### DATA PROVIDED

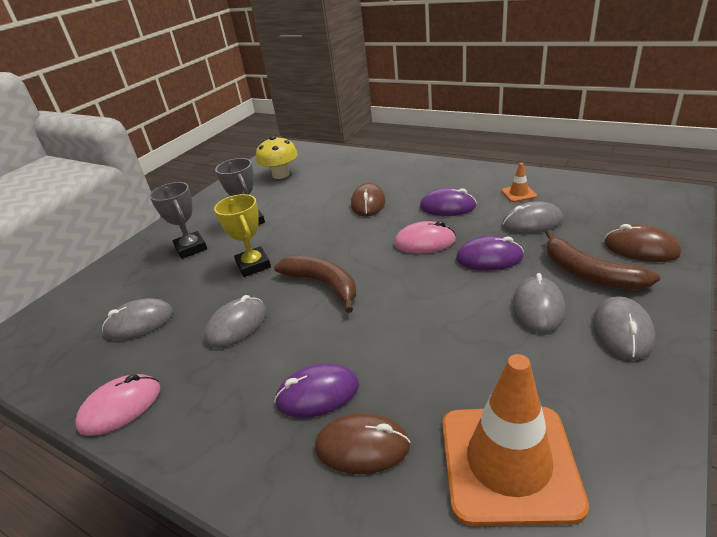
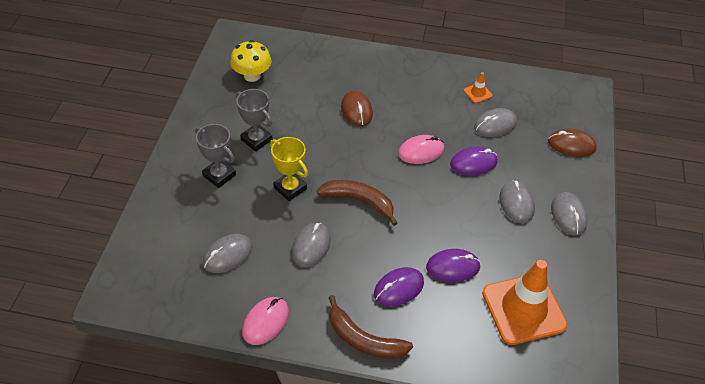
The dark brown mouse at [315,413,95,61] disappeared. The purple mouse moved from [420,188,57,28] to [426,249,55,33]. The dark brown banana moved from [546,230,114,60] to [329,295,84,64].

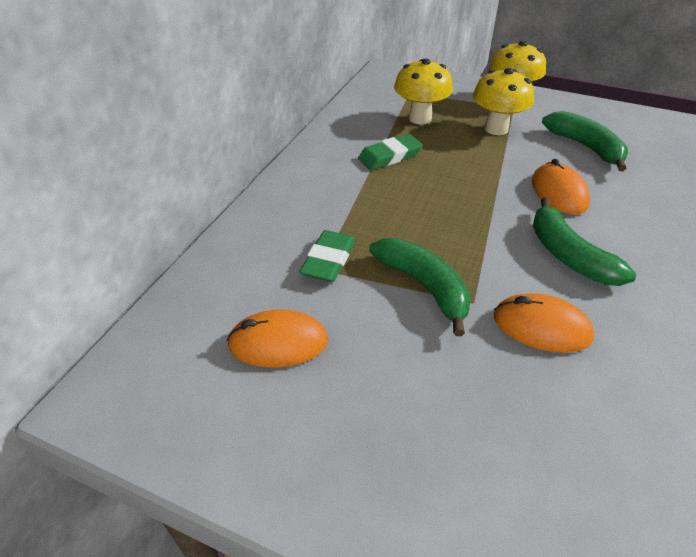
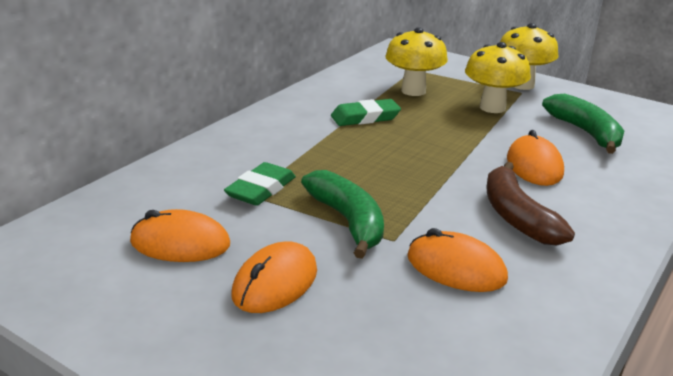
The green banana at [533,197,103,89] became the dark brown banana at [487,162,88,83]. The orange mouse at [231,241,86,72] appeared.

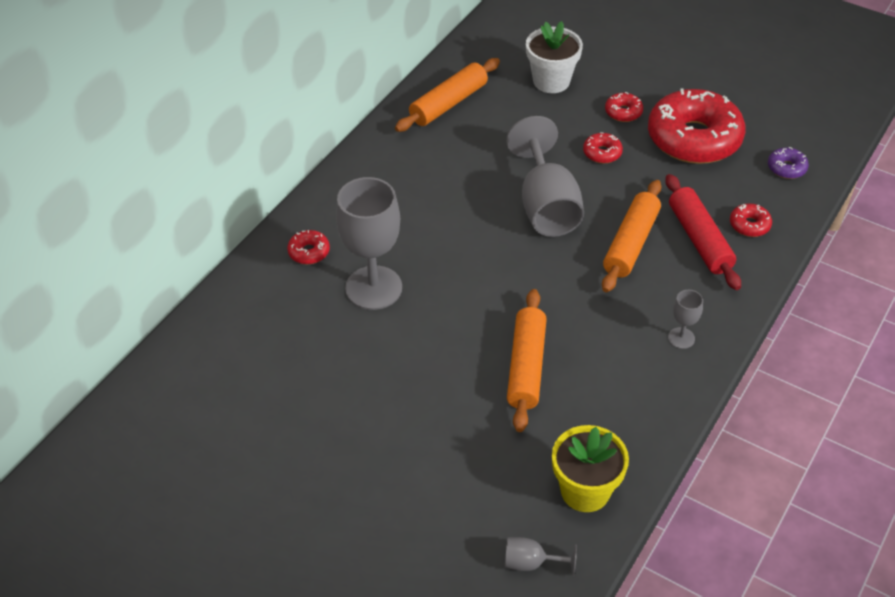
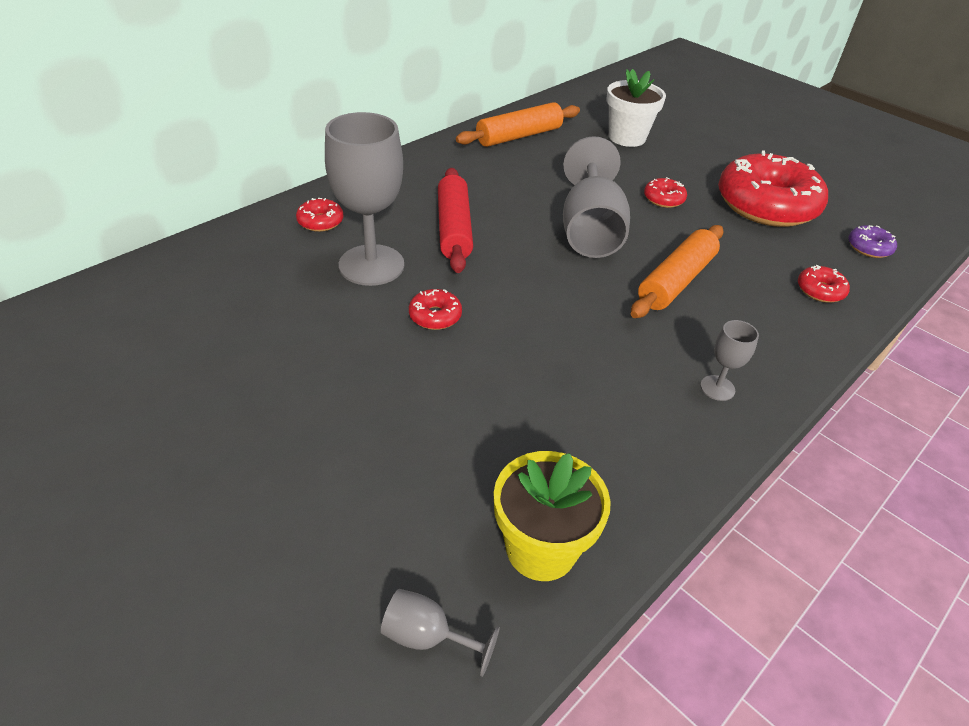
The orange rolling pin at [507,289,40,143] disappeared. The crimson glazed donut moved from [605,92,38,30] to [409,289,53,41]. The crimson rolling pin moved from [665,174,76,116] to [438,168,35,105].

### EXERCISE DESCRIPTION
Omit the pictures and output all remaining material exactly.

### OUTPUT BELOW
The dark brown mouse at [315,413,95,61] disappeared. The purple mouse moved from [420,188,57,28] to [426,249,55,33]. The dark brown banana moved from [546,230,114,60] to [329,295,84,64].

The green banana at [533,197,103,89] became the dark brown banana at [487,162,88,83]. The orange mouse at [231,241,86,72] appeared.

The orange rolling pin at [507,289,40,143] disappeared. The crimson glazed donut moved from [605,92,38,30] to [409,289,53,41]. The crimson rolling pin moved from [665,174,76,116] to [438,168,35,105].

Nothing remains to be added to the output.